Stated problem
Nothing but the lines from the one with "Segment necrosis or debris." to the final line should be returned, each exactly as it appears.

****************************************

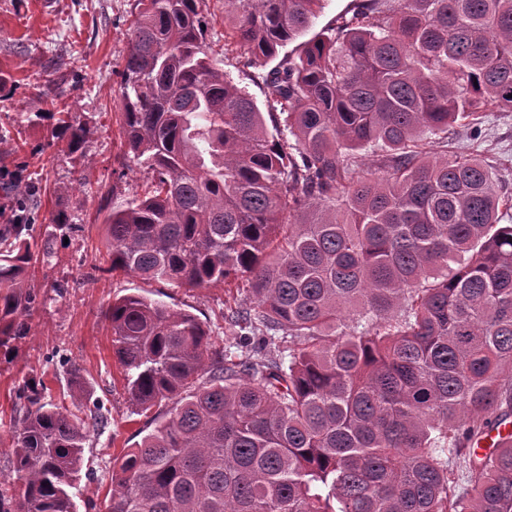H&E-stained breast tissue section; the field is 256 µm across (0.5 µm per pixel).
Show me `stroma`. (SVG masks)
I'll use <instances>...</instances> for the list:
<instances>
[{"instance_id":"1","label":"stroma","mask_w":512,"mask_h":512,"mask_svg":"<svg viewBox=\"0 0 512 512\" xmlns=\"http://www.w3.org/2000/svg\"><path fill=\"white\" fill-rule=\"evenodd\" d=\"M134 0H0V180L11 181L14 164L25 161L29 184L38 199L36 241L52 243V255L38 259L27 284L39 301L27 318L29 334L14 343L10 360L0 361V477L11 480L14 388L22 378L44 380L56 400H67V379L49 362L60 351L80 365L109 419L101 435L85 448V466L103 467L139 441L150 418L136 414L123 390V376L112 358V336L104 311L112 299L130 292L165 293L172 307L196 315L224 344L237 331L223 319L231 307H248L246 289L175 288L135 275L93 272L106 251L104 217L112 207L140 197L153 183L150 170L122 160L119 87L128 50ZM206 50L219 68L265 105L263 75L292 54L289 42L268 60L254 59L224 39V0H208ZM43 90H35V83ZM70 108L87 130L81 153L65 142H49L26 116L45 112L50 102ZM482 136H475V128ZM448 151L476 154L499 175L502 194H512V112H488L480 126L464 120L448 131ZM109 195L100 196L98 185ZM67 213L79 232L56 236L53 217Z\"/></svg>"}]
</instances>
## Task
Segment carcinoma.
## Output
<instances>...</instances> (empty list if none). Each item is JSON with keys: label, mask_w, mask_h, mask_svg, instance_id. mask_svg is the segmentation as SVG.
<instances>
[{"label": "carcinoma", "mask_w": 512, "mask_h": 512, "mask_svg": "<svg viewBox=\"0 0 512 512\" xmlns=\"http://www.w3.org/2000/svg\"><path fill=\"white\" fill-rule=\"evenodd\" d=\"M120 85L123 156L152 189L112 208L106 273L248 287L235 347L139 293L104 311L137 413L170 404L112 466L106 512H512V203L477 157L424 135L512 111V0H361L251 94L205 51L207 0H135ZM323 0H224V37L271 57ZM48 139L82 148L67 111ZM381 152L359 169L356 152ZM0 354L38 293L36 202L3 187ZM71 406L14 390L16 481L0 512H77L84 448L108 426L81 368Z\"/></svg>", "instance_id": "obj_1"}]
</instances>
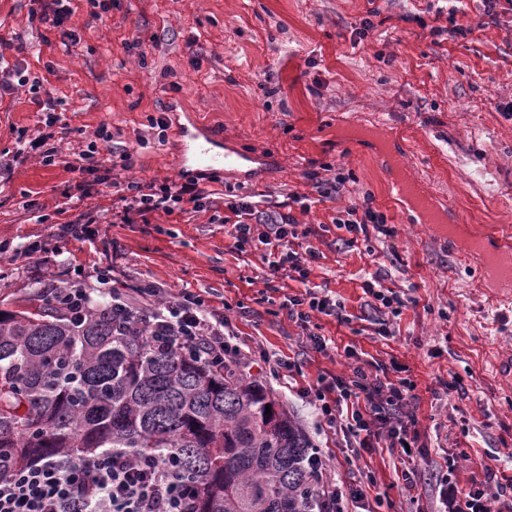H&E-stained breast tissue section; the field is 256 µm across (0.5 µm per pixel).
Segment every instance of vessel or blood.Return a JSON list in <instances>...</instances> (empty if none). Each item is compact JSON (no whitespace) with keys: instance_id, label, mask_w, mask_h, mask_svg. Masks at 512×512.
Instances as JSON below:
<instances>
[{"instance_id":"vessel-or-blood-1","label":"vessel or blood","mask_w":512,"mask_h":512,"mask_svg":"<svg viewBox=\"0 0 512 512\" xmlns=\"http://www.w3.org/2000/svg\"><path fill=\"white\" fill-rule=\"evenodd\" d=\"M406 167L404 156L387 157L385 175L390 196L421 212L427 223H442L436 196L420 178L404 176ZM463 244L468 255L486 267L488 277L483 285L491 297L500 302L512 300V228L506 226L489 234L472 227Z\"/></svg>"}]
</instances>
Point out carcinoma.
I'll return each mask as SVG.
<instances>
[{
    "instance_id": "cac0c4a2",
    "label": "carcinoma",
    "mask_w": 512,
    "mask_h": 512,
    "mask_svg": "<svg viewBox=\"0 0 512 512\" xmlns=\"http://www.w3.org/2000/svg\"><path fill=\"white\" fill-rule=\"evenodd\" d=\"M274 405L236 366L157 349L106 303L78 321L47 291L0 310V475L108 449L168 455L196 512H310L309 443Z\"/></svg>"
}]
</instances>
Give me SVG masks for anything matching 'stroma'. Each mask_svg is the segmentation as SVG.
<instances>
[{
	"instance_id": "35a3bbf8",
	"label": "stroma",
	"mask_w": 512,
	"mask_h": 512,
	"mask_svg": "<svg viewBox=\"0 0 512 512\" xmlns=\"http://www.w3.org/2000/svg\"><path fill=\"white\" fill-rule=\"evenodd\" d=\"M31 0H0V35L12 38L9 64L46 78L71 129L56 164L30 159L0 177V241L59 246L63 263L46 259L38 277L31 261H0V309L77 276L111 258L116 280L128 288L153 284L177 294L209 298L248 346L304 364L295 381L253 367L251 377L322 449L337 480L364 481L368 497L382 495L389 512H441L445 486L469 490L486 468L512 477V393L502 390L501 358L512 356V304L491 303L477 288L479 266L452 251L441 230L419 223L389 197L374 148L342 137L357 122L379 134L400 131L413 173L466 224L512 225V7L499 0H464L455 16L436 0H112L93 21L87 7L72 18L81 41L64 47L58 33L30 22ZM372 29H364V21ZM145 41L132 48V38ZM196 40L188 48V40ZM52 62L46 72L44 62ZM168 116L164 142L152 141L149 117ZM43 124L32 94L0 99V157L15 134L36 135ZM136 155L126 181L162 183L199 171L193 136L207 130L248 162L217 171L204 212L149 215L144 224H119L110 244L60 238L56 224L38 223L23 208L33 196L53 214L79 175L69 164L100 125ZM148 146H141L140 138ZM184 166H177L179 156ZM349 179L339 192L319 194L309 178L329 168ZM271 203L308 195L309 210L293 207L312 228L310 243L323 257L308 283L291 292L324 288L344 304L351 321L319 316L334 351L311 350L289 322L280 292L266 288L259 251L239 252L224 233L225 187ZM371 199L394 237L342 245L334 217ZM378 275L383 287L411 289L399 315L378 316L363 284ZM387 335H380V327ZM390 366L417 398L413 491L403 489L398 451L378 448L350 458L342 432L319 425L301 390L321 371L346 369V348ZM463 392H445L455 378Z\"/></svg>"
}]
</instances>
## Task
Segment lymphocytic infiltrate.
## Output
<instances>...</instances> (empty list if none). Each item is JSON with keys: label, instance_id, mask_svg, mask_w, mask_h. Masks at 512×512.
<instances>
[{"label": "lymphocytic infiltrate", "instance_id": "lymphocytic-infiltrate-1", "mask_svg": "<svg viewBox=\"0 0 512 512\" xmlns=\"http://www.w3.org/2000/svg\"><path fill=\"white\" fill-rule=\"evenodd\" d=\"M35 17L39 23L58 30L63 45L75 46L80 36L68 22L74 12L73 0H38ZM45 112L42 130L33 138L18 135L13 163L38 156L50 166L59 155L54 144L57 101L52 93L38 98ZM113 133L99 126L95 139L78 153L80 181L74 200L57 210L62 221L60 236L91 239L100 224H144L153 213L171 214L192 209L206 210L211 177L201 174L191 179H168L162 184L144 185L122 182L117 170H130L135 155L129 149H114ZM109 145V158H101L100 145ZM112 189V205L75 211V201L98 197L101 186ZM228 211L224 228L238 250L262 248L266 281L291 279L307 281L319 251L308 245L311 228L300 227L292 214L261 208L250 195L240 194L225 204ZM337 229L347 233L343 243L356 246L370 233L392 236L384 213L370 204L349 207L335 219ZM95 284L108 285V296L115 310L144 331L148 342L158 348L172 347L196 353L201 360L218 365L232 362L253 366L263 363L271 375L295 379L301 375L298 362L255 354L238 343L228 318L215 316L205 297L189 292L169 294L167 289L139 287L131 290L111 286L110 269L96 271ZM290 321L298 324L311 349L326 353L325 336L314 332L316 315L332 316L349 322L343 305L326 293L305 289L301 294H286L280 304ZM383 364L355 361L342 375L320 373L304 393L309 403L330 429L353 437L357 447L353 456L378 448H401L411 443L416 424L412 408L413 384L392 382L383 377ZM318 512H348L350 502L365 499L362 487L325 480L326 464L319 453L311 455ZM194 488L171 457L134 458L120 451H106L91 460L75 462L64 458L39 460L8 475L0 476V512H192Z\"/></svg>", "mask_w": 512, "mask_h": 512}]
</instances>
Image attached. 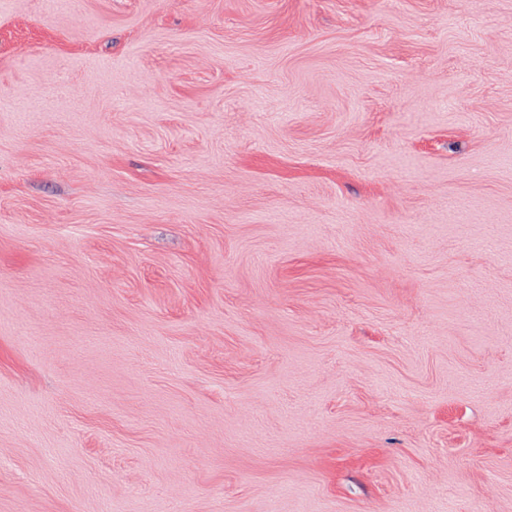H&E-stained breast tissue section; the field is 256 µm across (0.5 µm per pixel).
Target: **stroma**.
Here are the masks:
<instances>
[{
    "instance_id": "35a3bbf8",
    "label": "stroma",
    "mask_w": 512,
    "mask_h": 512,
    "mask_svg": "<svg viewBox=\"0 0 512 512\" xmlns=\"http://www.w3.org/2000/svg\"><path fill=\"white\" fill-rule=\"evenodd\" d=\"M0 512H512V0H0Z\"/></svg>"
}]
</instances>
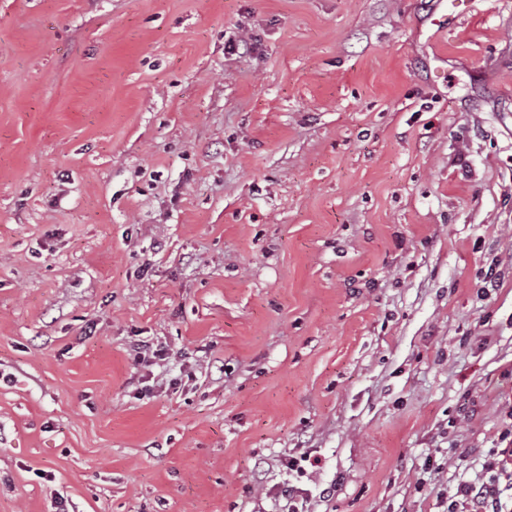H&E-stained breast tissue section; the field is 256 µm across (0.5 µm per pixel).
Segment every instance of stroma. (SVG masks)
I'll return each mask as SVG.
<instances>
[{"label": "stroma", "mask_w": 512, "mask_h": 512, "mask_svg": "<svg viewBox=\"0 0 512 512\" xmlns=\"http://www.w3.org/2000/svg\"><path fill=\"white\" fill-rule=\"evenodd\" d=\"M437 2L0 0V512H441L480 477L512 0ZM307 489H301L290 485L284 486L278 492V498L281 496L286 503L282 506L281 512H305V503L308 498Z\"/></svg>", "instance_id": "1"}]
</instances>
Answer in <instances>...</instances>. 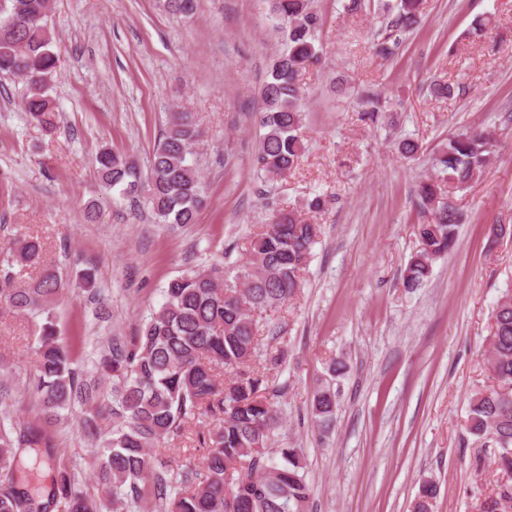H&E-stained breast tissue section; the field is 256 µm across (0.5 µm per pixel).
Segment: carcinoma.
I'll return each mask as SVG.
<instances>
[{"instance_id": "1", "label": "carcinoma", "mask_w": 512, "mask_h": 512, "mask_svg": "<svg viewBox=\"0 0 512 512\" xmlns=\"http://www.w3.org/2000/svg\"><path fill=\"white\" fill-rule=\"evenodd\" d=\"M9 2L7 15L0 16V74L25 83L28 118L51 132L56 105L50 80L57 55L47 20L54 0ZM163 6L174 16L190 18L197 0H163ZM272 12L288 49L273 60L260 89L261 133L254 165L269 180L299 165L305 95L298 76L319 61L321 50L313 0H273ZM422 17L423 0H400L397 12L387 14L377 32L376 53L394 56L402 36L417 28ZM380 102L373 92L355 99L362 119L372 122ZM201 137L193 114L176 112L154 145L147 173L128 156L104 147L96 158L98 175L106 188L145 200L156 223L193 224L203 189L191 148ZM492 147L488 133L469 128L450 137L432 157L439 178H425L418 189L419 206L432 220L417 225V250L405 269L404 288L419 287L432 263L455 244L461 217L453 205L440 202V184L446 180L450 189L469 187L489 169ZM317 238V225L292 211H277L249 242L247 259L232 280L217 263L172 278L138 335L113 337L98 349L90 380L74 366L53 314L62 285L59 271L46 263L39 239L17 241L8 267L0 269V304L40 319L38 360L27 386L38 400L43 426L0 420V512H52L59 507L64 512L109 507L112 512H305L310 488L299 449H279V463L267 451L277 425L267 372L281 366L285 351L265 353L258 369L245 366L258 354L253 313L278 309L297 296ZM16 267L39 271L30 287H11ZM492 317L487 366L497 386L469 397L466 426L494 445V464L509 478L483 502L481 512H512V295L498 300ZM77 406L79 425L94 439L100 435L99 420H112L110 437L96 452V481L105 500L84 491L73 468L60 460L46 502L36 504L16 486V463L27 448L41 442L52 455L45 427L64 421ZM311 410L320 427L330 428L336 391L318 389ZM200 417L218 420L197 434L199 445L208 448L203 471L187 466L172 480L171 460L150 450ZM437 492L435 483H422L412 512H431Z\"/></svg>"}]
</instances>
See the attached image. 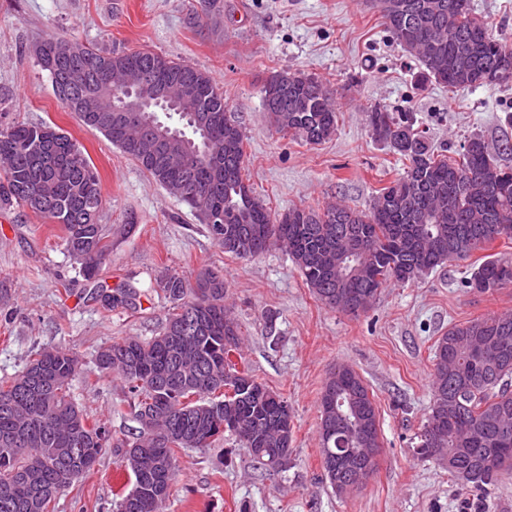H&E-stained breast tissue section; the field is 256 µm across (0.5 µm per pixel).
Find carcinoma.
I'll return each instance as SVG.
<instances>
[{
	"mask_svg": "<svg viewBox=\"0 0 512 512\" xmlns=\"http://www.w3.org/2000/svg\"><path fill=\"white\" fill-rule=\"evenodd\" d=\"M221 0L191 4L188 22L200 26L221 12ZM383 23L393 39L423 66L422 80L450 89L479 86L477 78L492 74L490 87L512 85V42L496 35L476 17L470 0H377ZM62 39L39 43L35 52L48 72L55 95L94 127L76 107V99L96 92L106 77L122 79L128 71L155 77L182 63L151 50L116 52L80 45L75 56H61ZM195 86L191 112L229 113L232 125H219L211 150L224 155L222 171L203 161L160 174L128 143H114L152 179L198 212L220 207L224 226L251 238L250 257L277 243L300 270L315 298L335 290L336 260L350 236L368 246L351 261L346 288L358 307L367 309L389 284L413 281L454 260H466L497 240V228L512 236V166L500 163L476 134L452 160L431 145L426 132L414 128L405 114L379 104L366 109L371 131L383 128L384 143L408 161L401 176L381 189L370 209L343 204L321 210L293 208L292 221L278 223L252 192L227 174L244 170L245 137L224 101V92L205 72L187 67ZM288 85L276 100L262 98L276 132L319 144L335 134L337 104L318 78L288 73ZM46 124L17 123L0 130V204H22L61 226L70 255L87 281L99 274L92 250L108 252L106 225L100 223L101 187L96 169L64 133L52 144L55 161L41 165L35 157ZM212 269L200 271L191 284L177 274L160 283L171 304L165 326L149 339L128 337L97 351L96 368L119 375L139 424L131 441H116L112 432L90 422L71 399V381L80 358L63 348H44L35 363L46 365L38 379L25 370L0 383V512H55L65 489L90 468L80 459L97 461L109 447L124 449V463L137 484L119 501L117 512H163L176 474L177 452L204 448L235 435L259 468L281 470L290 447L279 427L288 400L257 381L248 367H238L230 354L240 351V327L224 306V279L211 281ZM466 286L494 293L512 286V256L493 255L471 273ZM332 389L342 415L320 408V453L333 433L357 430V447H381L376 407L366 383L347 364H338L323 390ZM422 430L433 447L449 457L448 472L464 487L483 489L498 483L511 467L512 452V316L488 315L448 328L434 345L432 399ZM36 451L40 462L29 463ZM324 475L338 492L341 480L376 462L353 458L336 464L328 455Z\"/></svg>",
	"mask_w": 512,
	"mask_h": 512,
	"instance_id": "1",
	"label": "carcinoma"
}]
</instances>
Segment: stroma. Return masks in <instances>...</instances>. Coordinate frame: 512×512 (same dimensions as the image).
<instances>
[{
  "instance_id": "1",
  "label": "stroma",
  "mask_w": 512,
  "mask_h": 512,
  "mask_svg": "<svg viewBox=\"0 0 512 512\" xmlns=\"http://www.w3.org/2000/svg\"><path fill=\"white\" fill-rule=\"evenodd\" d=\"M190 2L0 0V129L46 123L68 134L99 174L101 221L112 227V251L92 284L58 225L22 205L0 207V381L20 374L40 349H69L84 363L71 387L77 405L113 435L137 433L124 382L100 373L94 357L122 338L162 330L166 275L192 281L217 269L245 362L291 407V455L267 475L231 435L182 450L164 512H512V476L477 492L449 474L447 457L424 461L412 452L432 398L435 341L452 325L512 312V287L481 294L464 285L484 252L381 289L359 315L326 307L284 248L254 258L225 253L190 208L56 98L34 48L51 38L145 48L208 73L246 135V181L275 214L332 202L365 210L402 173L399 155L370 130L365 109L374 104L412 114L449 156L479 134L512 165V154L500 151L512 141V87L420 83L421 64L393 41L372 0H224L223 13L201 28L187 22ZM281 70L327 84L340 107L334 136L308 145L270 126L261 87ZM98 284L136 294L110 309L91 296ZM340 363L367 384L382 443L373 477L350 494L326 481L319 445V398ZM132 482L120 455L106 451L58 497L56 512H116Z\"/></svg>"
}]
</instances>
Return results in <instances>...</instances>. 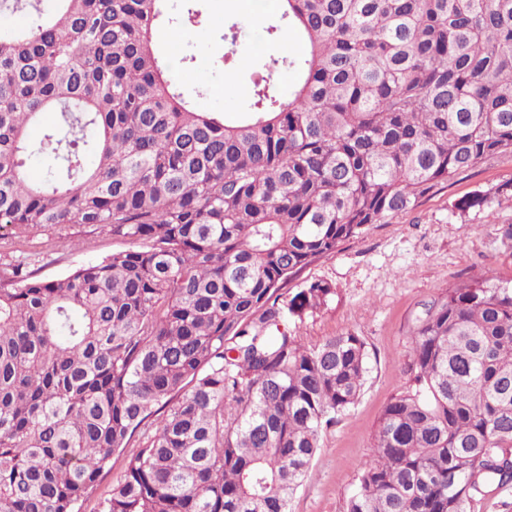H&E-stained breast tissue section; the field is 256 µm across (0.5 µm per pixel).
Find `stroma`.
<instances>
[{
    "label": "stroma",
    "instance_id": "stroma-1",
    "mask_svg": "<svg viewBox=\"0 0 512 512\" xmlns=\"http://www.w3.org/2000/svg\"><path fill=\"white\" fill-rule=\"evenodd\" d=\"M201 29L184 38L166 24L155 29V48L170 66L176 82L189 90L195 107L224 113L227 121L243 119L250 97V75L258 57L292 53L298 39L283 29L266 40L263 26L270 12L259 9L251 21L232 7V0H196ZM238 25L236 62L224 66L222 35ZM487 196L483 208L461 211L457 202L470 195ZM512 226V156H504L438 186L408 213L369 225L361 237L343 243L334 254L302 270L289 287L311 281L334 288L327 305L303 320L290 322L308 345L333 336H361L369 355L363 393L339 415L319 439L320 448L303 485L290 501V512H346L384 406L405 387L409 374L414 325L431 303L470 278L493 269L512 278V240L502 230ZM123 241L89 228H75L68 248H53L45 236L20 242L0 241V253L23 251L38 256L36 266L47 278H60L77 267L123 249Z\"/></svg>",
    "mask_w": 512,
    "mask_h": 512
}]
</instances>
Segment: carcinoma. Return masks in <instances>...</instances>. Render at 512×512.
Listing matches in <instances>:
<instances>
[{"label": "carcinoma", "mask_w": 512, "mask_h": 512, "mask_svg": "<svg viewBox=\"0 0 512 512\" xmlns=\"http://www.w3.org/2000/svg\"><path fill=\"white\" fill-rule=\"evenodd\" d=\"M282 3L306 51L260 58L228 124L154 48L167 0H0L32 9L0 38V238L127 243L56 279L0 260V512H80L137 432L102 512H289L369 362L354 333L288 332L334 288H283L512 155V0ZM411 350L347 512H468L512 485V281L448 289Z\"/></svg>", "instance_id": "obj_1"}]
</instances>
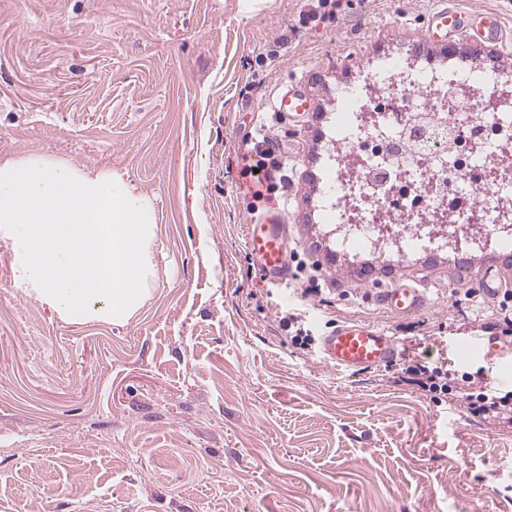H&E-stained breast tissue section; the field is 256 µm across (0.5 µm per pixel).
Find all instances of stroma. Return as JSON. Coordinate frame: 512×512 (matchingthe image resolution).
Listing matches in <instances>:
<instances>
[{
	"mask_svg": "<svg viewBox=\"0 0 512 512\" xmlns=\"http://www.w3.org/2000/svg\"><path fill=\"white\" fill-rule=\"evenodd\" d=\"M447 1L498 11L504 38H453L459 57L432 63L512 72V0H339L314 26L317 0H0V157L126 171L156 209L155 286L123 325L61 321L0 247V512H512V424L400 380L411 357L512 368L448 352L497 336L465 293L489 271L512 282V256L353 255L322 211L340 89L372 57H416ZM289 91L309 103L292 121L275 116ZM260 133L289 175L267 201L240 190L241 145ZM271 203L288 221L285 287L246 247ZM312 276L328 293L301 297ZM403 279L427 304L394 315L378 295ZM279 304L318 336L373 324L402 357L336 369L288 342Z\"/></svg>",
	"mask_w": 512,
	"mask_h": 512,
	"instance_id": "35a3bbf8",
	"label": "stroma"
}]
</instances>
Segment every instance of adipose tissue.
<instances>
[{
    "label": "adipose tissue",
    "instance_id": "adipose-tissue-1",
    "mask_svg": "<svg viewBox=\"0 0 512 512\" xmlns=\"http://www.w3.org/2000/svg\"><path fill=\"white\" fill-rule=\"evenodd\" d=\"M152 198L123 173L0 158V238L16 284L69 323L124 324L155 284Z\"/></svg>",
    "mask_w": 512,
    "mask_h": 512
}]
</instances>
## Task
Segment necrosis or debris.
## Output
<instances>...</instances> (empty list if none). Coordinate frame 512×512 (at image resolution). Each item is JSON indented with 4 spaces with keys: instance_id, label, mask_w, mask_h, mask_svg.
I'll return each mask as SVG.
<instances>
[{
    "instance_id": "4bbe7bcc",
    "label": "necrosis or debris",
    "mask_w": 512,
    "mask_h": 512,
    "mask_svg": "<svg viewBox=\"0 0 512 512\" xmlns=\"http://www.w3.org/2000/svg\"><path fill=\"white\" fill-rule=\"evenodd\" d=\"M502 80L418 59L405 64L380 57L363 81L345 89L334 120L336 147L323 158L331 188L323 200L336 244L362 251L379 238L376 211L401 225L400 249L446 242L418 215L436 210L466 225L480 211L486 237L512 243V98L500 97Z\"/></svg>"
}]
</instances>
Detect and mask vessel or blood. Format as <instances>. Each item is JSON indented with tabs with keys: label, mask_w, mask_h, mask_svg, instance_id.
<instances>
[{
	"label": "vessel or blood",
	"mask_w": 512,
	"mask_h": 512,
	"mask_svg": "<svg viewBox=\"0 0 512 512\" xmlns=\"http://www.w3.org/2000/svg\"><path fill=\"white\" fill-rule=\"evenodd\" d=\"M465 12L448 7L435 11L422 37L423 45L436 41L441 31H454L465 19ZM288 235L285 214L271 205L248 226L247 247L261 270L269 278L284 283L288 280ZM382 302L395 314L406 315L420 310L425 303L423 291L411 285L387 289ZM498 352L496 342L471 339L460 351L461 358H492ZM323 360L339 370L360 371L393 363L400 355L394 337L370 324L345 320L323 336L320 342Z\"/></svg>",
	"instance_id": "obj_1"
}]
</instances>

****************************************

Task response
Segment necrosis or debris.
## Output
<instances>...</instances> (empty list if none). Coordinate frame 512×512 (at image resolution). Each item is JSON indented with 4 spaces with keys: instance_id, label, mask_w, mask_h, mask_svg.
I'll return each mask as SVG.
<instances>
[{
    "instance_id": "4bbe7bcc",
    "label": "necrosis or debris",
    "mask_w": 512,
    "mask_h": 512,
    "mask_svg": "<svg viewBox=\"0 0 512 512\" xmlns=\"http://www.w3.org/2000/svg\"><path fill=\"white\" fill-rule=\"evenodd\" d=\"M502 80L418 59L405 64L380 57L363 81L345 89L334 120L336 147L323 158L331 188L323 200L336 244L362 251L379 238L376 211L401 225L400 249L446 242L418 215L436 210L466 225L480 211L486 237L512 243V98L500 97Z\"/></svg>"
}]
</instances>
Detect and mask vessel or blood. Format as <instances>. Each item is JSON indented with tabs with keys: label, mask_w, mask_h, mask_svg, instance_id.
<instances>
[{
	"label": "vessel or blood",
	"mask_w": 512,
	"mask_h": 512,
	"mask_svg": "<svg viewBox=\"0 0 512 512\" xmlns=\"http://www.w3.org/2000/svg\"><path fill=\"white\" fill-rule=\"evenodd\" d=\"M465 12L448 7L435 11L422 37L423 45L436 41L441 31H454L465 19ZM288 235L285 214L271 205L248 226L247 247L261 270L269 278L284 283L288 280ZM382 302L395 314L406 315L420 310L425 303L423 291L411 285L387 289ZM498 352L496 342L471 339L460 351L461 358H492ZM323 360L339 370L360 371L393 363L400 355L394 337L370 324L345 320L323 336L320 342Z\"/></svg>",
	"instance_id": "obj_1"
}]
</instances>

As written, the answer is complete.